Problem requirements
The output should contain the listing word for word and no pictures.

Given information
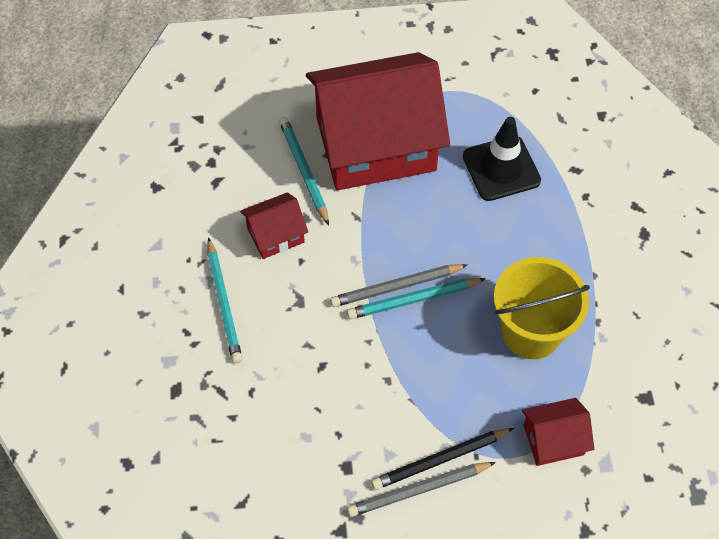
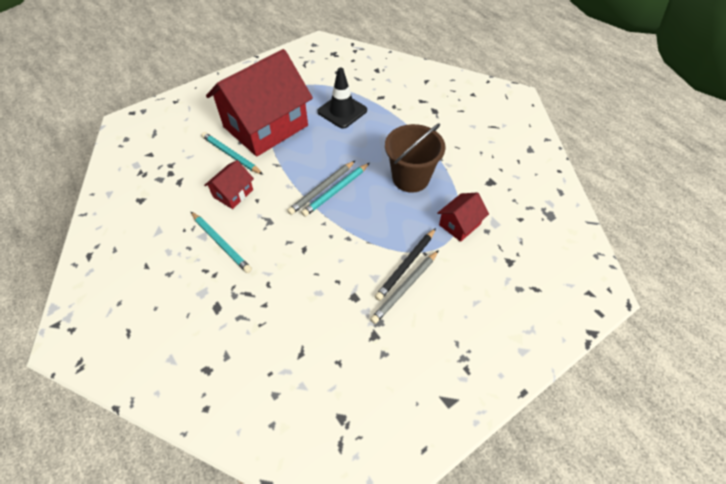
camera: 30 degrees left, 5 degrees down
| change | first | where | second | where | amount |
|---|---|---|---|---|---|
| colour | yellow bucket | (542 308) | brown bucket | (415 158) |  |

Response box
camera: 30 degrees left, 5 degrees down
| change | first | where | second | where | amount |
|---|---|---|---|---|---|
| colour | yellow bucket | (542 308) | brown bucket | (415 158) |  |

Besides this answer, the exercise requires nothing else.